## Record extracts
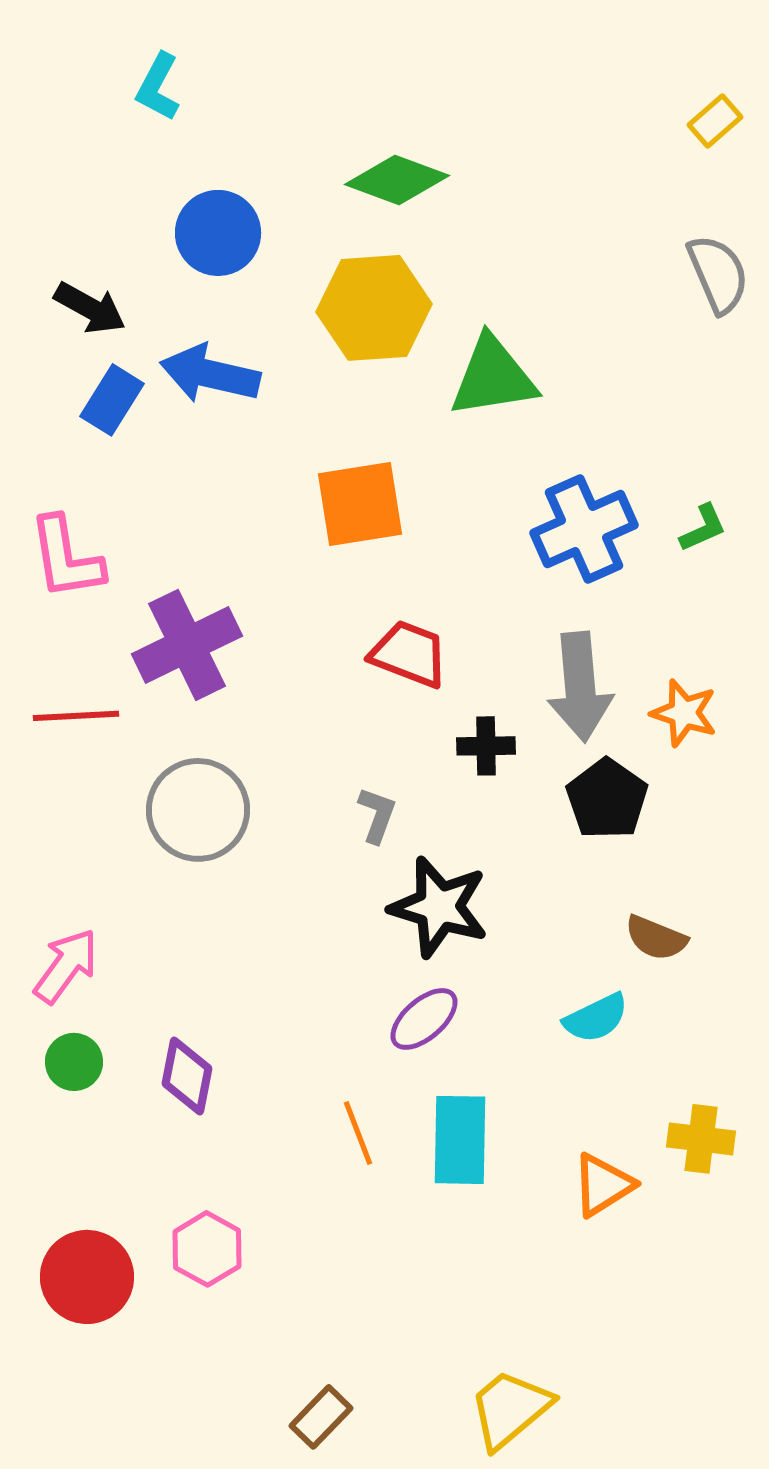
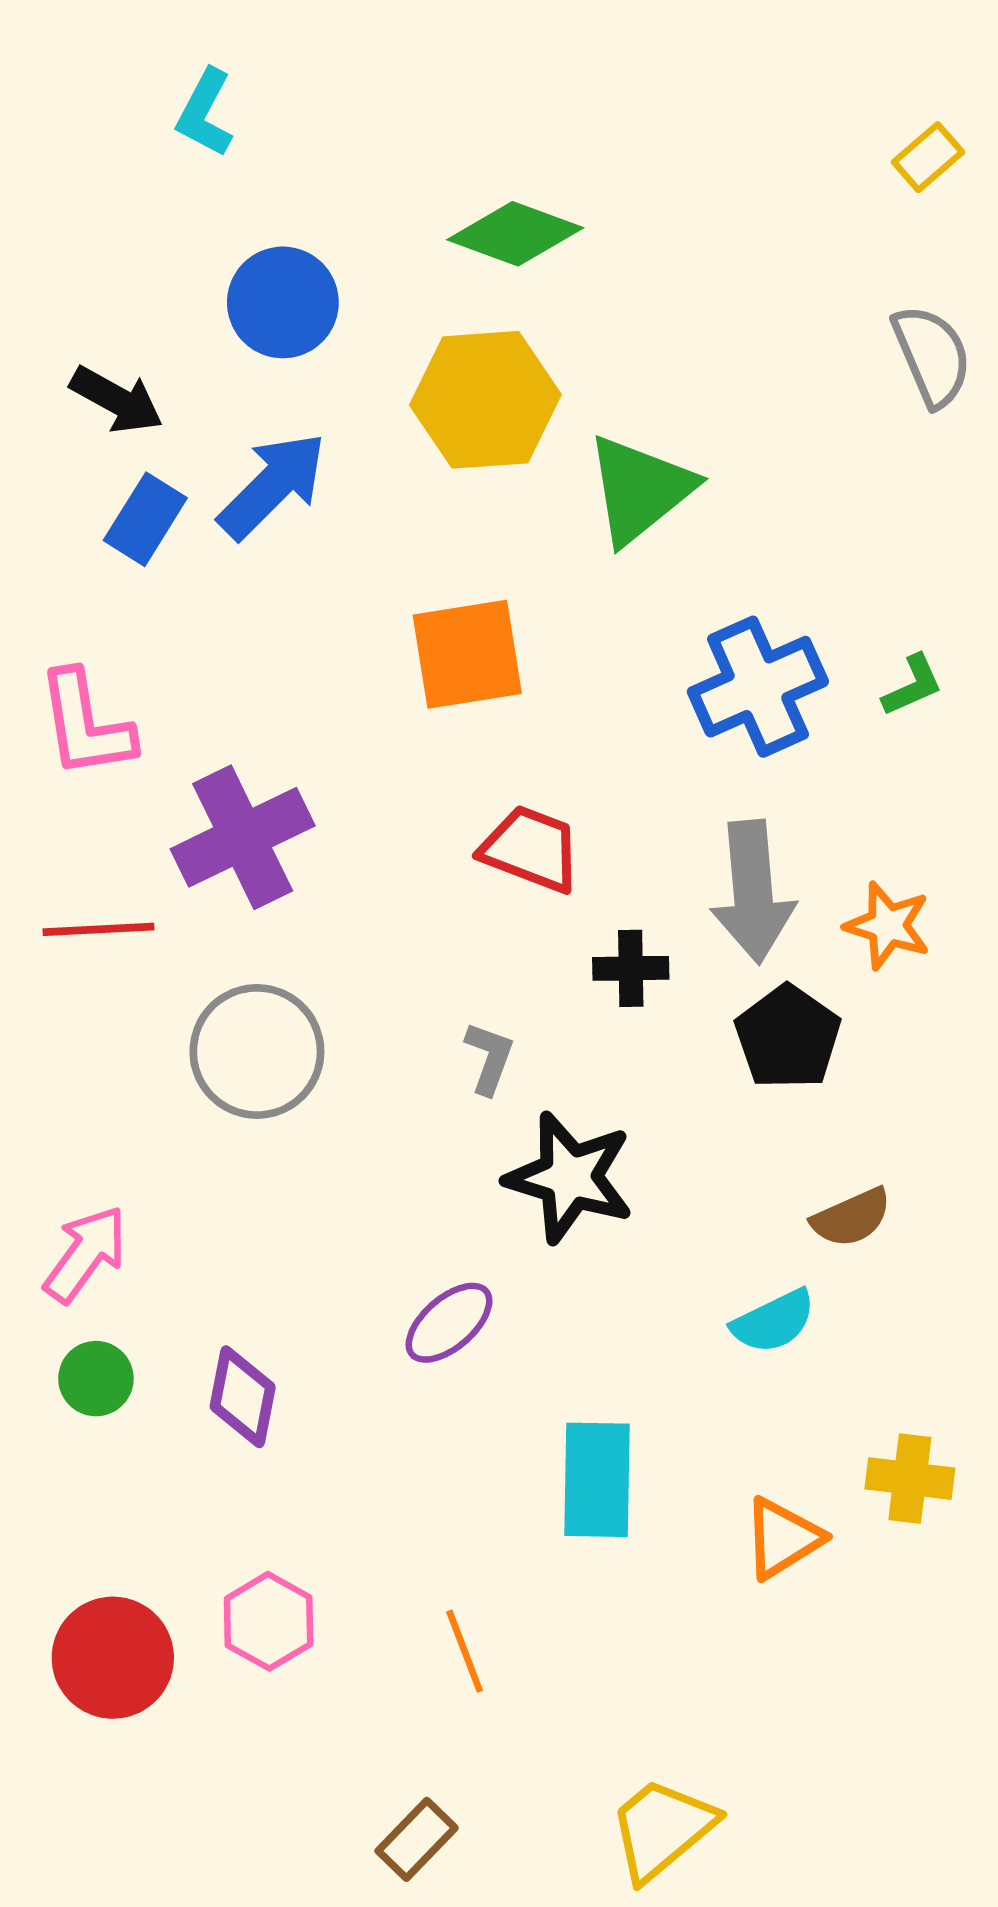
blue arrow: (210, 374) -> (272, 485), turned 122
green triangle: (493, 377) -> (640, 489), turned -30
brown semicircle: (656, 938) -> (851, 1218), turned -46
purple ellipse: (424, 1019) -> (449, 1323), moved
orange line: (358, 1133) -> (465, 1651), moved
--
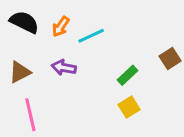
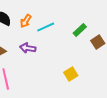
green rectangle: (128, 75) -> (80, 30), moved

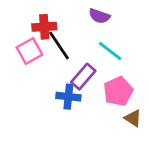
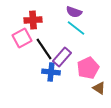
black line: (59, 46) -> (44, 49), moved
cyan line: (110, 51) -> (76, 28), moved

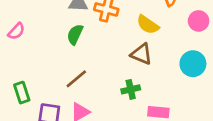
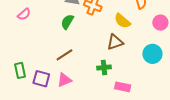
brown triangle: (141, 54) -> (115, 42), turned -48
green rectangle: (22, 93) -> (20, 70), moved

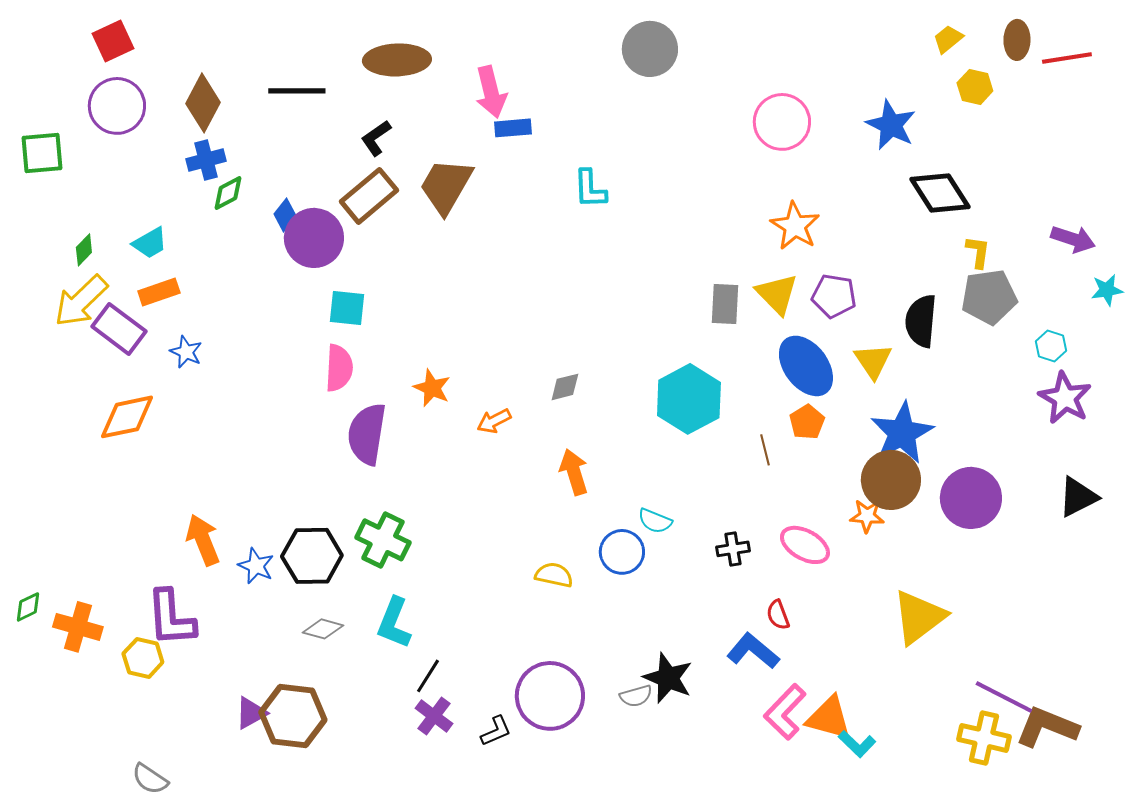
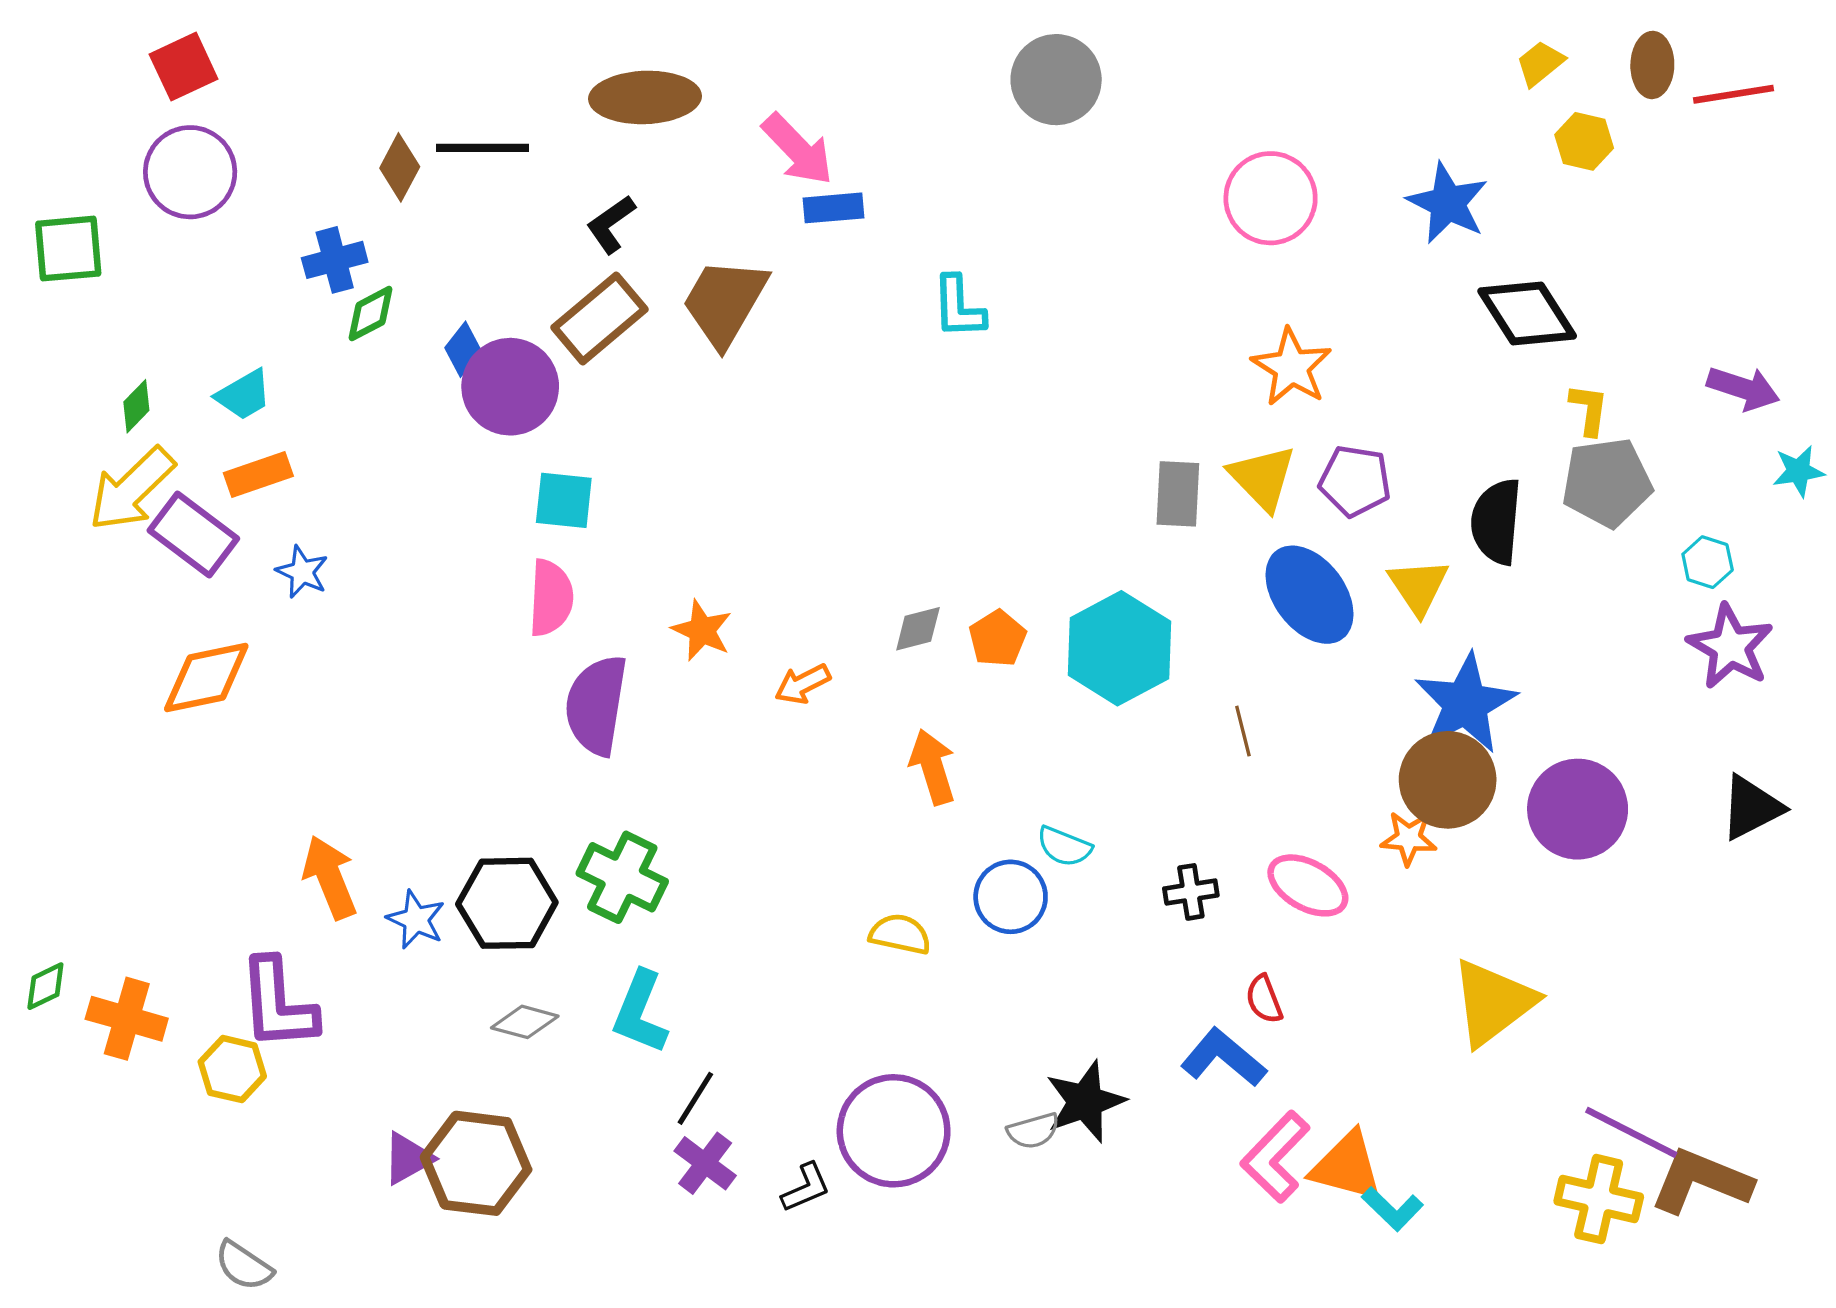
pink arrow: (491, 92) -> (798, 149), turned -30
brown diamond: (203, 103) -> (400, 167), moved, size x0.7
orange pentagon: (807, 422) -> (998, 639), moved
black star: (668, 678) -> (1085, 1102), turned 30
--
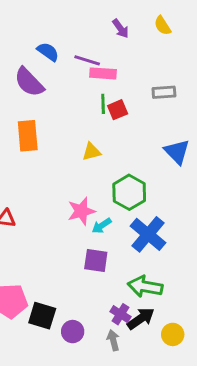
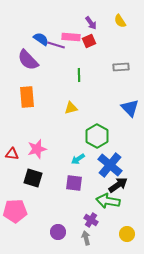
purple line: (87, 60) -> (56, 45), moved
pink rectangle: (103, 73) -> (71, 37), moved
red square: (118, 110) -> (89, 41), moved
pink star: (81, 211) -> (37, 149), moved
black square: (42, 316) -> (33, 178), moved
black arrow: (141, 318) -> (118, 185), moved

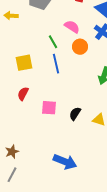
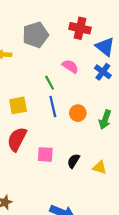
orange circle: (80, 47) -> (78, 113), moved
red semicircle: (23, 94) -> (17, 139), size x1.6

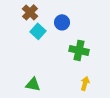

## Problem statement
Filter the data for the string "purple". Copy each matching line.

## Written solution
purple ellipse: (424, 1019) -> (449, 1323), moved
purple line: (87, 60) -> (56, 45), moved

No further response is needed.